§ **INSTRUCTIONS FOR THE TASK**:
Please retype the entries below exactly, only from their first line through the line containing "move | watering", leaving every picture out.

(Object matching data)
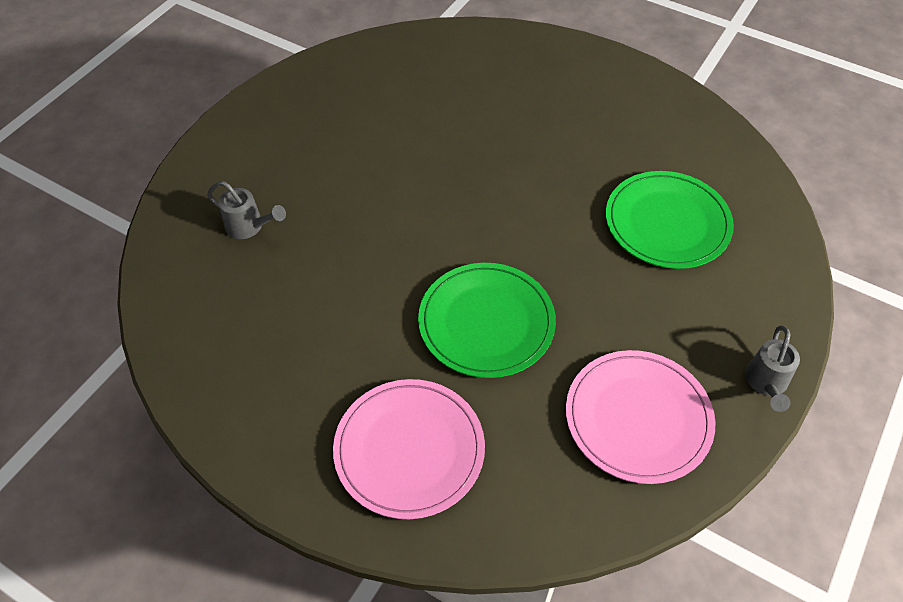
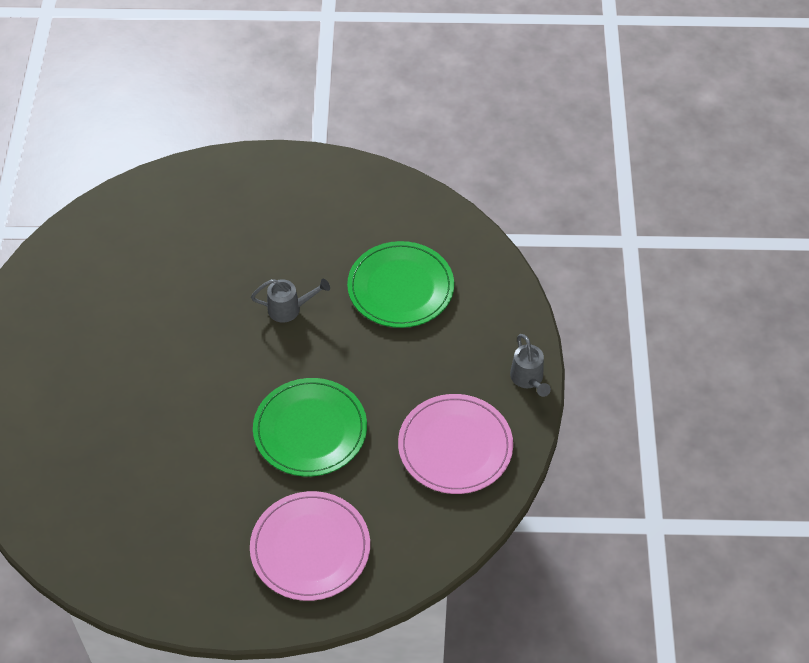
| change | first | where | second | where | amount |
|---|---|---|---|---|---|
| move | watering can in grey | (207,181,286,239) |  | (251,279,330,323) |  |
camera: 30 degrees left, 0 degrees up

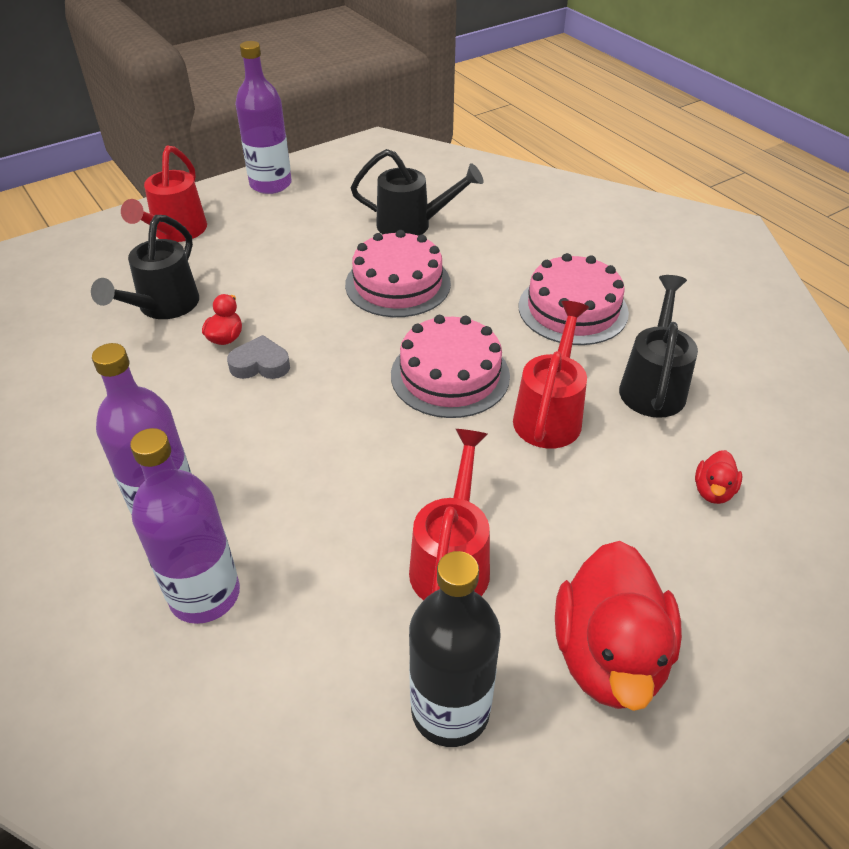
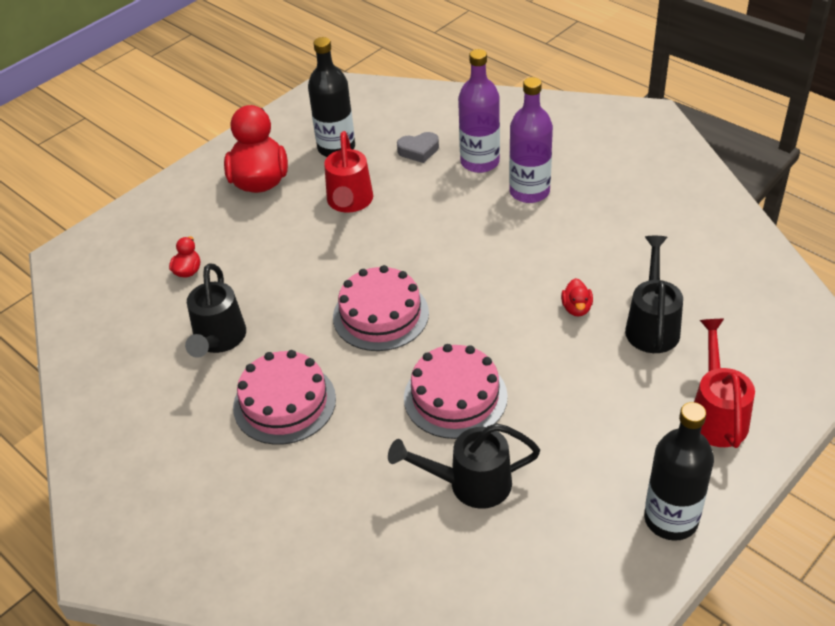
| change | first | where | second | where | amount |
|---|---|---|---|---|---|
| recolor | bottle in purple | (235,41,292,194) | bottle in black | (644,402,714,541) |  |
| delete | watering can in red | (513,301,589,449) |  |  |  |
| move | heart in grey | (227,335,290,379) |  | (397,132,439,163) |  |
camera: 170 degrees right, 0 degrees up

§ **OUTPUT**:
| change | first | where | second | where | amount |
|---|---|---|---|---|---|
| move | watering can in grey | (207,181,286,239) |  | (251,279,330,323) |  |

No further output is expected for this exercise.